After locating "in_second: [608, 207, 655, 260]", return its line and all lines that follow through the end of the listing below, exactly; leave out pictures.

= = = = =

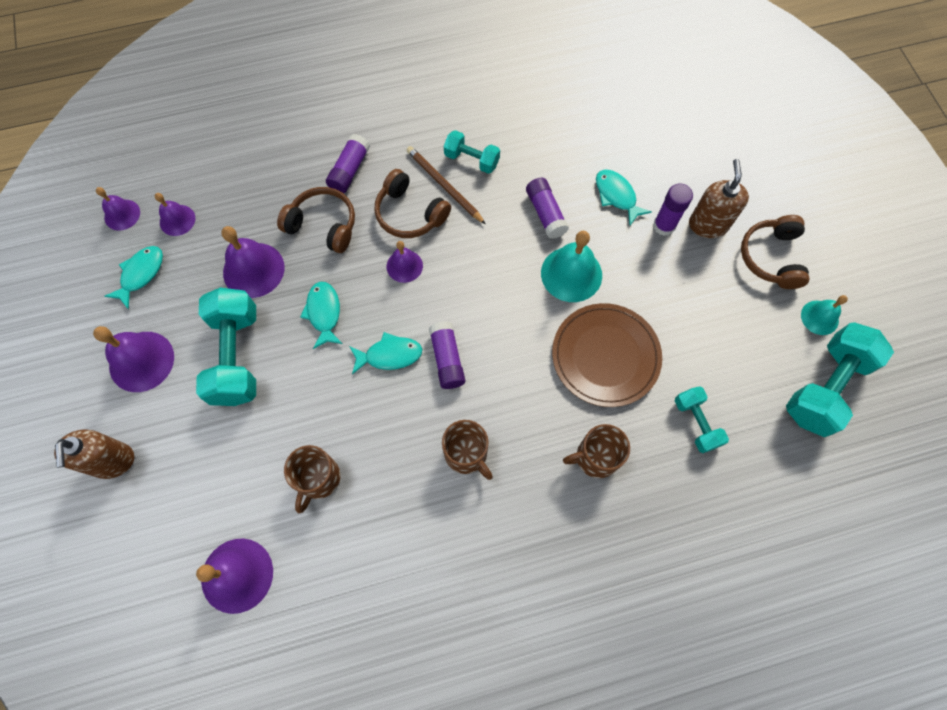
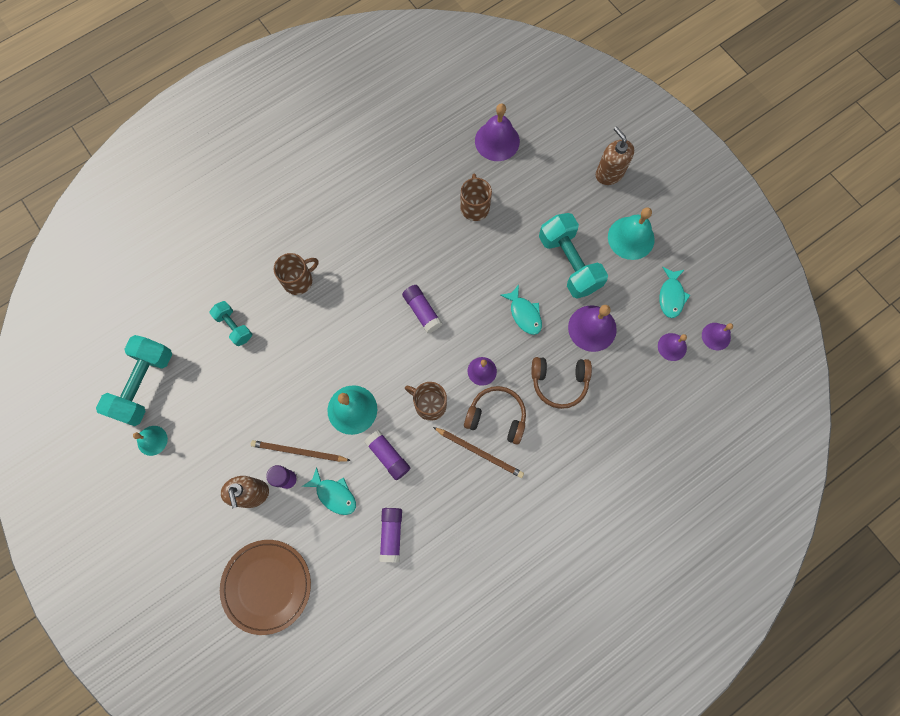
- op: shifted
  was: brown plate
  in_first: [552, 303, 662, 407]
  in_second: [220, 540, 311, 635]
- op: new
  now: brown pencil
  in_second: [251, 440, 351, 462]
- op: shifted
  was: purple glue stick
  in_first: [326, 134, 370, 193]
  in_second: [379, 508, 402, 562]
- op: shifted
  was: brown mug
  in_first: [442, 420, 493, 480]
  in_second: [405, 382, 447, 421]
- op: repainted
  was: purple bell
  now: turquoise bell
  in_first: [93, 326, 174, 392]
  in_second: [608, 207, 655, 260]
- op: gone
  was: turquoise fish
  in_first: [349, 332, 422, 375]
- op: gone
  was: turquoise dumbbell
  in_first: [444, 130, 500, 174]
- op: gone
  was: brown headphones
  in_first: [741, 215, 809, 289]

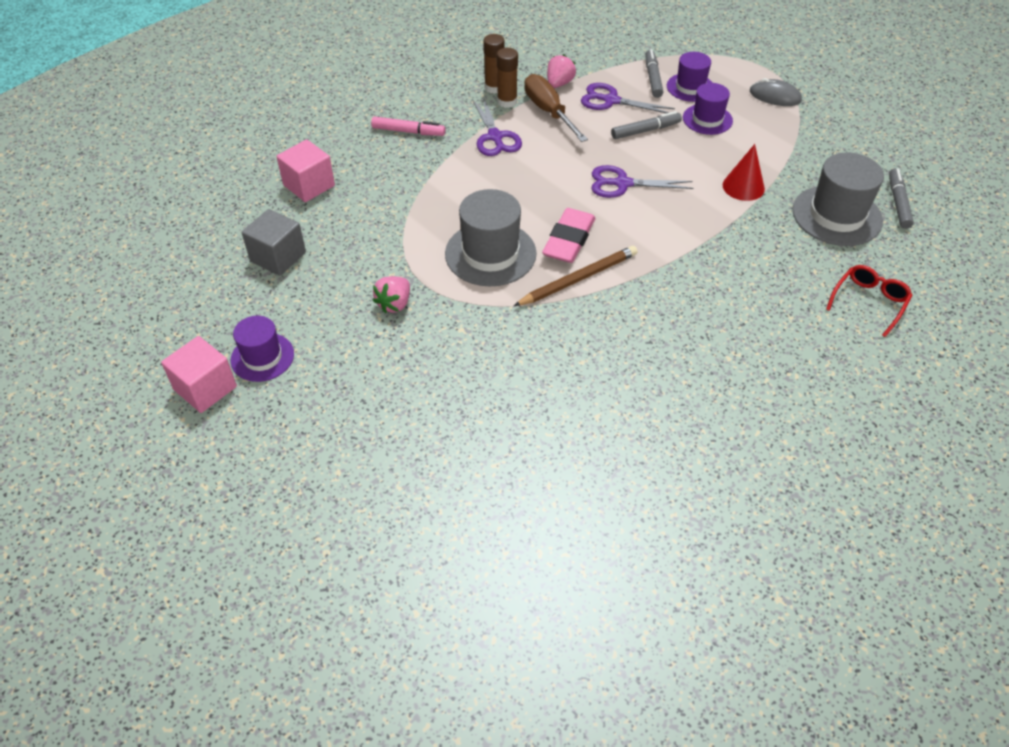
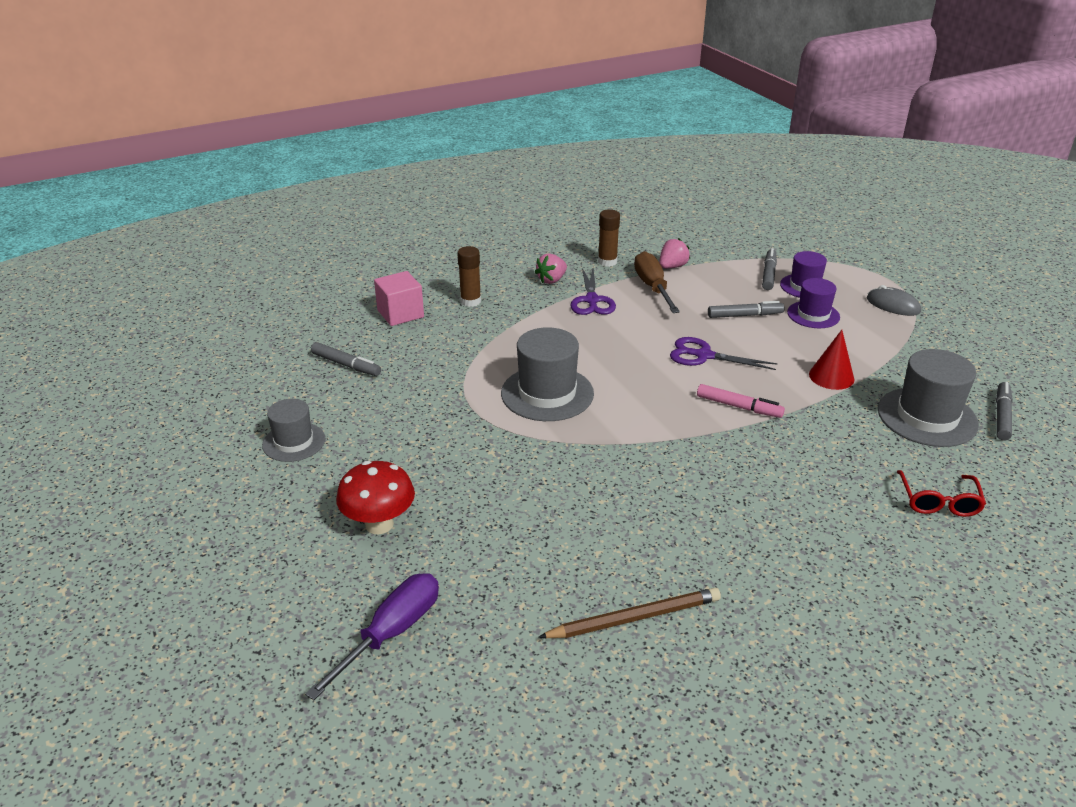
- op: repainted
  was: purple hat
  now: grey hat
  in_first: [230, 316, 294, 382]
  in_second: [262, 399, 325, 462]
- op: new
  now: purple screwdriver
  in_second: [305, 573, 439, 700]
- op: swapped
  was: grey cube
  now: grey marker
  in_first: [242, 209, 306, 276]
  in_second: [311, 342, 381, 376]
- op: new
  now: red mushroom
  in_second: [336, 461, 415, 534]
- op: shifted
  was: brown glue stick
  in_first: [497, 48, 518, 108]
  in_second: [457, 246, 481, 307]
- op: shifted
  was: pink strawberry
  in_first: [372, 276, 410, 313]
  in_second: [535, 253, 567, 284]
- op: shifted
  was: brown pencil
  in_first: [514, 246, 637, 306]
  in_second: [538, 588, 721, 638]
- op: shifted
  was: pink marker
  in_first: [371, 116, 446, 136]
  in_second: [697, 384, 785, 418]
- op: rotated
  was: red glasses
  in_first: [826, 265, 912, 337]
  in_second: [897, 470, 986, 517]
  clockwise: 135
- op: gone
  was: pink cube
  in_first: [161, 336, 237, 413]
- op: gone
  was: pink eraser
  in_first: [542, 208, 595, 263]
- op: gone
  was: purple scissors
  in_first: [581, 83, 675, 113]

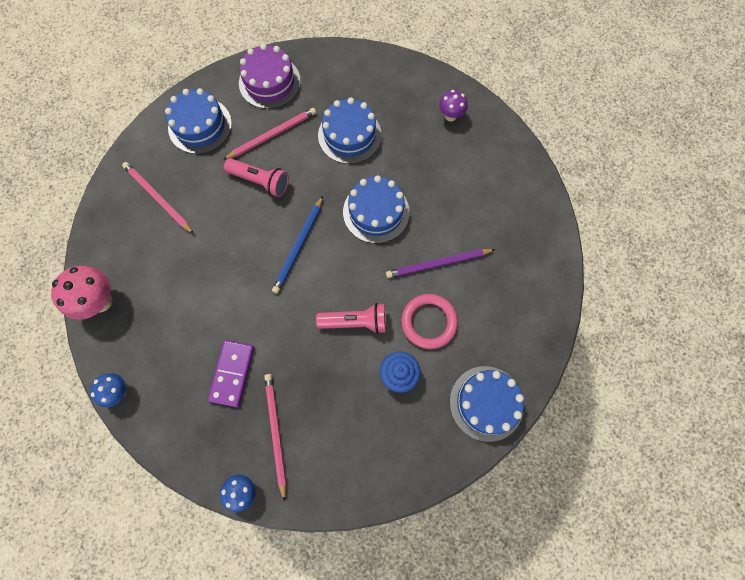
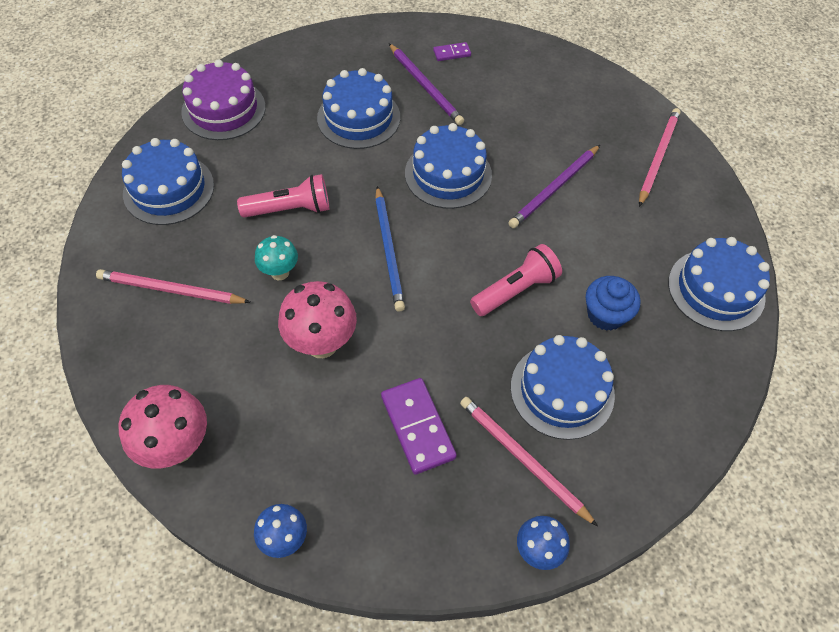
- op: new
  now: turquoise mushroom
  in_second: [255, 235, 298, 280]
- op: new
  now: pink mushroom
  in_second: [278, 281, 357, 358]
- op: new
  now: purple pencil
  in_second: [389, 43, 464, 125]
- op: swapped
  was: purple mushroom
  now: purple domino
  in_first: [439, 90, 468, 122]
  in_second: [433, 42, 471, 61]
- op: new
  now: blue cake
  in_second: [511, 335, 615, 440]
- op: shifted
  was: pink pencil
  in_first: [223, 108, 316, 160]
  in_second: [639, 108, 681, 207]
- op: gone
  was: pink ring
  in_first: [401, 294, 458, 349]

= = = = =

* **Solved problem**:
  in_second: [608, 207, 655, 260]
- op: gone
  was: turquoise fish
  in_first: [349, 332, 422, 375]
- op: gone
  was: turquoise dumbbell
  in_first: [444, 130, 500, 174]
- op: gone
  was: brown headphones
  in_first: [741, 215, 809, 289]

- op: repainted
  was: purple hat
  now: grey hat
  in_first: [230, 316, 294, 382]
  in_second: [262, 399, 325, 462]
- op: new
  now: purple screwdriver
  in_second: [305, 573, 439, 700]
- op: swapped
  was: grey cube
  now: grey marker
  in_first: [242, 209, 306, 276]
  in_second: [311, 342, 381, 376]
- op: new
  now: red mushroom
  in_second: [336, 461, 415, 534]
- op: shifted
  was: brown glue stick
  in_first: [497, 48, 518, 108]
  in_second: [457, 246, 481, 307]
- op: shifted
  was: pink strawberry
  in_first: [372, 276, 410, 313]
  in_second: [535, 253, 567, 284]
- op: shifted
  was: brown pencil
  in_first: [514, 246, 637, 306]
  in_second: [538, 588, 721, 638]
- op: shifted
  was: pink marker
  in_first: [371, 116, 446, 136]
  in_second: [697, 384, 785, 418]
- op: rotated
  was: red glasses
  in_first: [826, 265, 912, 337]
  in_second: [897, 470, 986, 517]
  clockwise: 135
- op: gone
  was: pink cube
  in_first: [161, 336, 237, 413]
- op: gone
  was: pink eraser
  in_first: [542, 208, 595, 263]
- op: gone
  was: purple scissors
  in_first: [581, 83, 675, 113]

- op: new
  now: turquoise mushroom
  in_second: [255, 235, 298, 280]
- op: new
  now: pink mushroom
  in_second: [278, 281, 357, 358]
- op: new
  now: purple pencil
  in_second: [389, 43, 464, 125]
- op: swapped
  was: purple mushroom
  now: purple domino
  in_first: [439, 90, 468, 122]
  in_second: [433, 42, 471, 61]
- op: new
  now: blue cake
  in_second: [511, 335, 615, 440]
- op: shifted
  was: pink pencil
  in_first: [223, 108, 316, 160]
  in_second: [639, 108, 681, 207]
- op: gone
  was: pink ring
  in_first: [401, 294, 458, 349]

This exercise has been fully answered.